• **Problem details**: Which lines in the rows below contain the string "partial" anywhere, even inside a longer word, with case counting? Locate each of them and copy it in full.

○ ○ ○

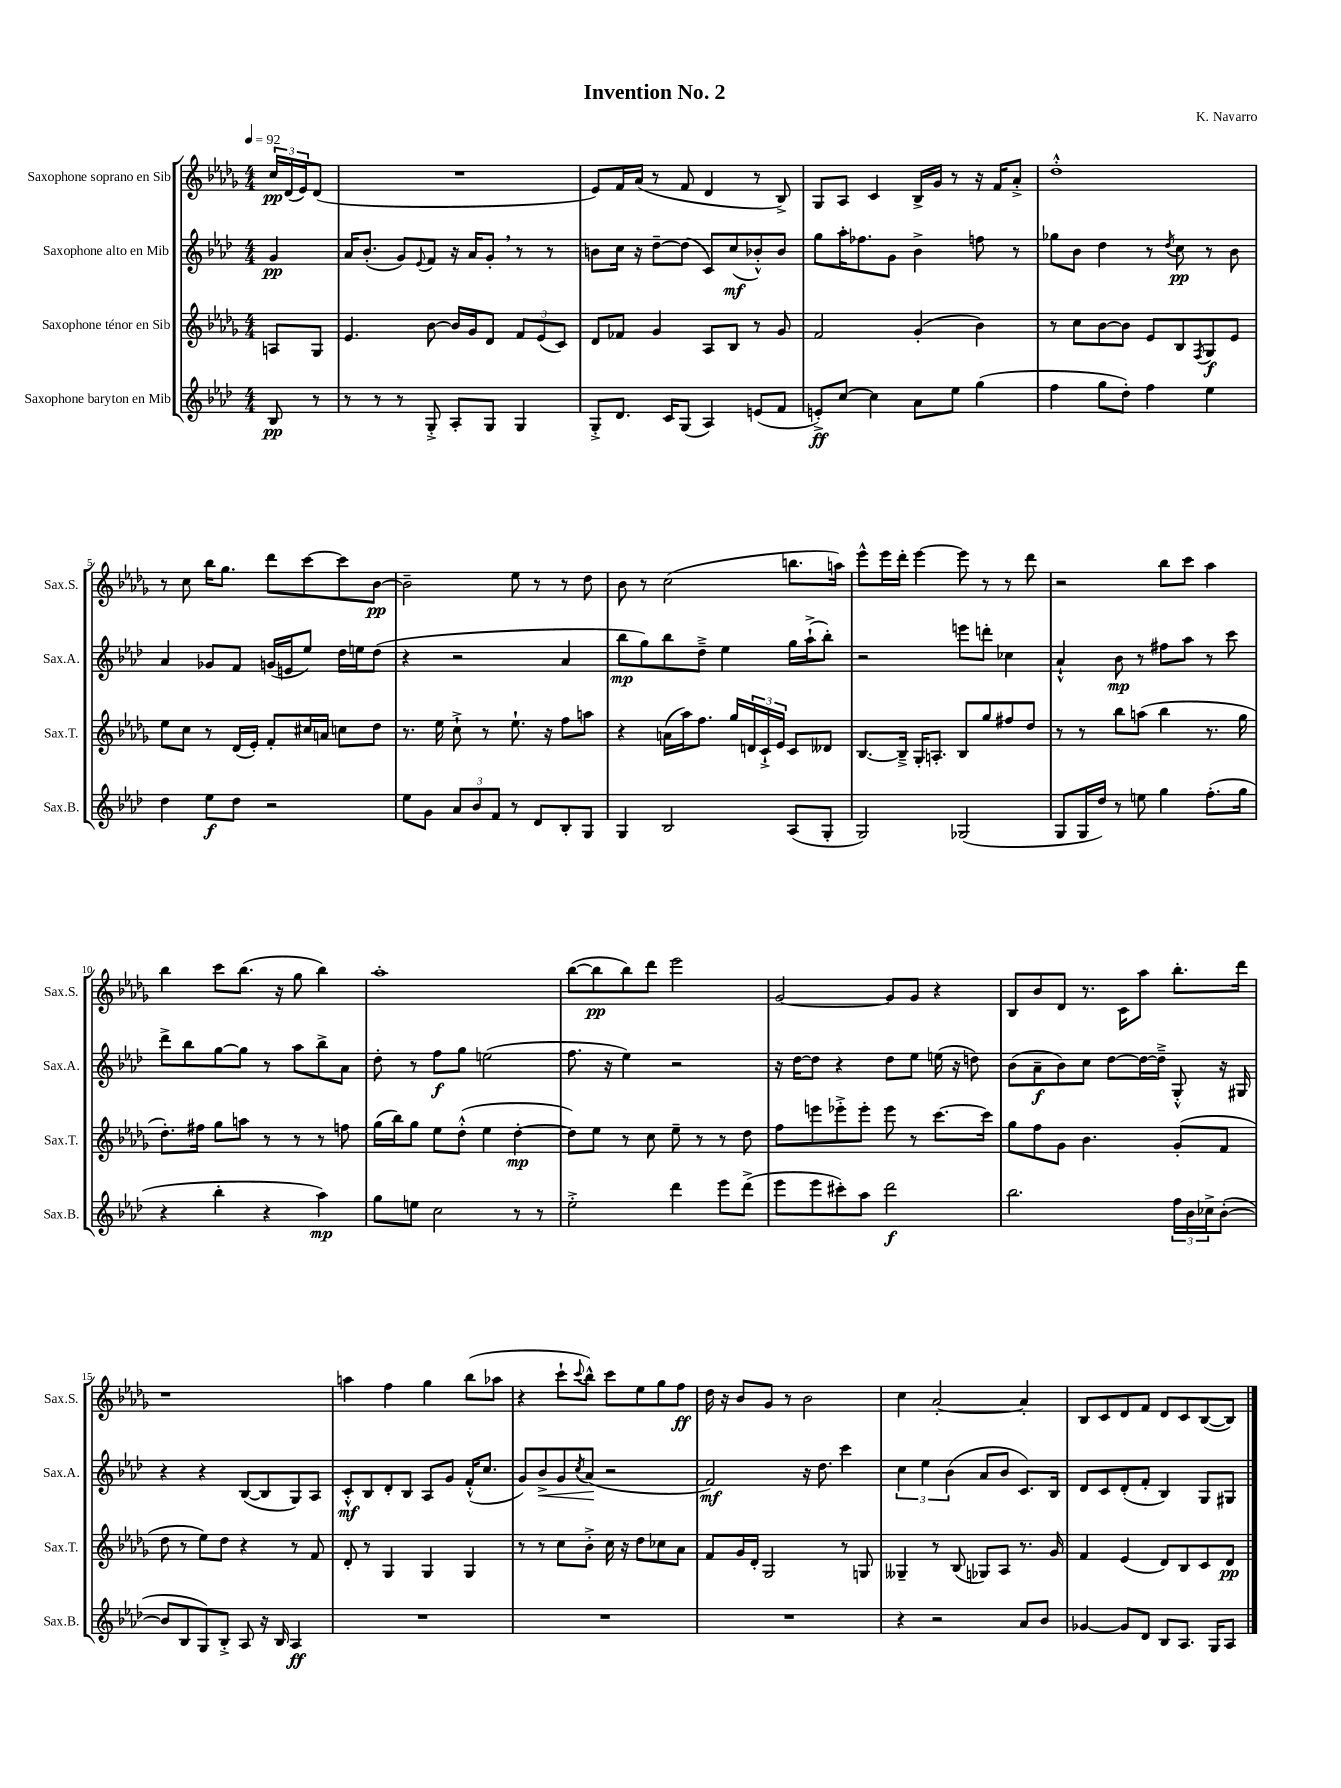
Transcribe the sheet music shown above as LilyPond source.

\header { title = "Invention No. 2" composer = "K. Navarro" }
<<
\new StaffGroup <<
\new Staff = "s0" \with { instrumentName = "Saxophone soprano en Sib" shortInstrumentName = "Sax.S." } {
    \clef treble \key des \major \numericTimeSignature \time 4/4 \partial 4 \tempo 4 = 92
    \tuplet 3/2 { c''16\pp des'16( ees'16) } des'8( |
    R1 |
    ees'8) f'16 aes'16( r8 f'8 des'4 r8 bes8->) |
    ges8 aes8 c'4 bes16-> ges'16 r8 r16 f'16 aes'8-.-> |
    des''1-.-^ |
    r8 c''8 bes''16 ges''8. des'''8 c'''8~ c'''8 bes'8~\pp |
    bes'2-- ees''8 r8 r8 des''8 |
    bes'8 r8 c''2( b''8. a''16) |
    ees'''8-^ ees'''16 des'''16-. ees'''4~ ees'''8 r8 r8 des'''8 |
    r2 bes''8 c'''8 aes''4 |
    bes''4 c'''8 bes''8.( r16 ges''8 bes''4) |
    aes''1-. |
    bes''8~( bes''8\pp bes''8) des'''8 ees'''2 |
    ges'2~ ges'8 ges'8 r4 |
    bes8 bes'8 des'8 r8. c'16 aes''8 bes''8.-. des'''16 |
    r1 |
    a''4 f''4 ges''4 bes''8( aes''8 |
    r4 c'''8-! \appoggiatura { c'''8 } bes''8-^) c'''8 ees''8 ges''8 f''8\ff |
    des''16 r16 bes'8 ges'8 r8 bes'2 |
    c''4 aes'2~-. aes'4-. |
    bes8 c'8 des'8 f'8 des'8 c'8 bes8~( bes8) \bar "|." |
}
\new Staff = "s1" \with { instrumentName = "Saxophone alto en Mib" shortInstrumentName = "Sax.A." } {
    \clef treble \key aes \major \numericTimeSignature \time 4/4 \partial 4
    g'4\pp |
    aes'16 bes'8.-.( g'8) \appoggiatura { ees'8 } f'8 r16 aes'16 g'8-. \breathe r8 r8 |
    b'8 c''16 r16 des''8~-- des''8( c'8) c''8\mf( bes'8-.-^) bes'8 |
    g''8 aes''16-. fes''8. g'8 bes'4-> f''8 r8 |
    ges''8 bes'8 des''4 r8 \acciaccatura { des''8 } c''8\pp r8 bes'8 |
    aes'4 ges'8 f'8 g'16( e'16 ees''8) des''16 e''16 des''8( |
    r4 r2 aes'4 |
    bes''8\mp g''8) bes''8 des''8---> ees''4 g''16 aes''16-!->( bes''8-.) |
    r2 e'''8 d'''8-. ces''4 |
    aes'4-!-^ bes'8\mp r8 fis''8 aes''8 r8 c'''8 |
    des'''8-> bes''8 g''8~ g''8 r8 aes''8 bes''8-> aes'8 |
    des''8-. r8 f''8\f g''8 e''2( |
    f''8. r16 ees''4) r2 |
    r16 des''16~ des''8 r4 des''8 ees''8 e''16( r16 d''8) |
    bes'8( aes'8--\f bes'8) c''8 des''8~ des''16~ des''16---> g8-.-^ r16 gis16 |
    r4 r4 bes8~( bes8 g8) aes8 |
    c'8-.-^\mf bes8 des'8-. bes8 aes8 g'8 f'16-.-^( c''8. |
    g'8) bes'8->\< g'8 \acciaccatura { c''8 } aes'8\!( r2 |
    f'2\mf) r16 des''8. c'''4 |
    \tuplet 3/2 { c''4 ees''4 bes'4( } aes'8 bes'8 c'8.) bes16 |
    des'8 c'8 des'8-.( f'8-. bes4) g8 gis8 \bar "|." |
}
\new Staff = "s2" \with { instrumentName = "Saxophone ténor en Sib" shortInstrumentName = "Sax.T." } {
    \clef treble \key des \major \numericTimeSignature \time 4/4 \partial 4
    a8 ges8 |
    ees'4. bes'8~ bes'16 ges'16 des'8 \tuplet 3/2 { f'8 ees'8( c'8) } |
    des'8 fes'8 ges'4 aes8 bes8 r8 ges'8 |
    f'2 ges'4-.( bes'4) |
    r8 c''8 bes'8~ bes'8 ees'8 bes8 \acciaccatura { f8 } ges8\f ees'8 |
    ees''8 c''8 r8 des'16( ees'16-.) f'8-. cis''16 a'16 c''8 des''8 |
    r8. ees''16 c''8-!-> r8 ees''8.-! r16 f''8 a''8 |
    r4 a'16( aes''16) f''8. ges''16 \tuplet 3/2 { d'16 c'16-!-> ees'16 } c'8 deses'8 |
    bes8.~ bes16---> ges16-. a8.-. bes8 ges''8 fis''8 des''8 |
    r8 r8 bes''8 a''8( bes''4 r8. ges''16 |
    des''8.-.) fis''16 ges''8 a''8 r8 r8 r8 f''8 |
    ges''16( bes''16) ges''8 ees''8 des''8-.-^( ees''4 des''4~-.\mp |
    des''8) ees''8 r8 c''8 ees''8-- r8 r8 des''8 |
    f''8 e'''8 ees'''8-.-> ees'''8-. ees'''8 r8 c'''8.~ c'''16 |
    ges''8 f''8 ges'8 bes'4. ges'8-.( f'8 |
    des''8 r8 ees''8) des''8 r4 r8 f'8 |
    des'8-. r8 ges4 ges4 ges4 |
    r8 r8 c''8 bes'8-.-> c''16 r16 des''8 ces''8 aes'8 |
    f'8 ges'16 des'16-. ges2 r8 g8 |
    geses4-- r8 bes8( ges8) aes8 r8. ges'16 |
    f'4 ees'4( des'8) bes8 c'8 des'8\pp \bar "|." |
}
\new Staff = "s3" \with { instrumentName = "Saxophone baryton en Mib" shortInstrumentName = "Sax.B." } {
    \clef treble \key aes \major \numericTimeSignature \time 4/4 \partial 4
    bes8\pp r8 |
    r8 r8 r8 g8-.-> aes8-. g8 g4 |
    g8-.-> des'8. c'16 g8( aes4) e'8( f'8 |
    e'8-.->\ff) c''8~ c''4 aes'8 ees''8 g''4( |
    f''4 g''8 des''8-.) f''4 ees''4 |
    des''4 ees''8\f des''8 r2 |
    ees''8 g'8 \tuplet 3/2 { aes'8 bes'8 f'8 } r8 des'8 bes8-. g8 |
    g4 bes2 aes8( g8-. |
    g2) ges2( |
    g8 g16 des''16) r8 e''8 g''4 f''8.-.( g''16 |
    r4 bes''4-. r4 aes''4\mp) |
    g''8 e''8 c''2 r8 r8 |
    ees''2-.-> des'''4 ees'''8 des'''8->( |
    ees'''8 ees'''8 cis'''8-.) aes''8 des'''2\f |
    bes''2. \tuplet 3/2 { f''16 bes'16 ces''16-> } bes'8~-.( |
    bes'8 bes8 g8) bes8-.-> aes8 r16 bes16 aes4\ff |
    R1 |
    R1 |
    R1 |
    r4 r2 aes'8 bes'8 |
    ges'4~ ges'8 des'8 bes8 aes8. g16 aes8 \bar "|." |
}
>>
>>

○ ○ ○

• **Result for this task**:
    \clef treble \key des \major \numericTimeSignature \time 4/4 \partial 4 \tempo 4 = 92
    \clef treble \key aes \major \numericTimeSignature \time 4/4 \partial 4
    \clef treble \key des \major \numericTimeSignature \time 4/4 \partial 4
    \clef treble \key aes \major \numericTimeSignature \time 4/4 \partial 4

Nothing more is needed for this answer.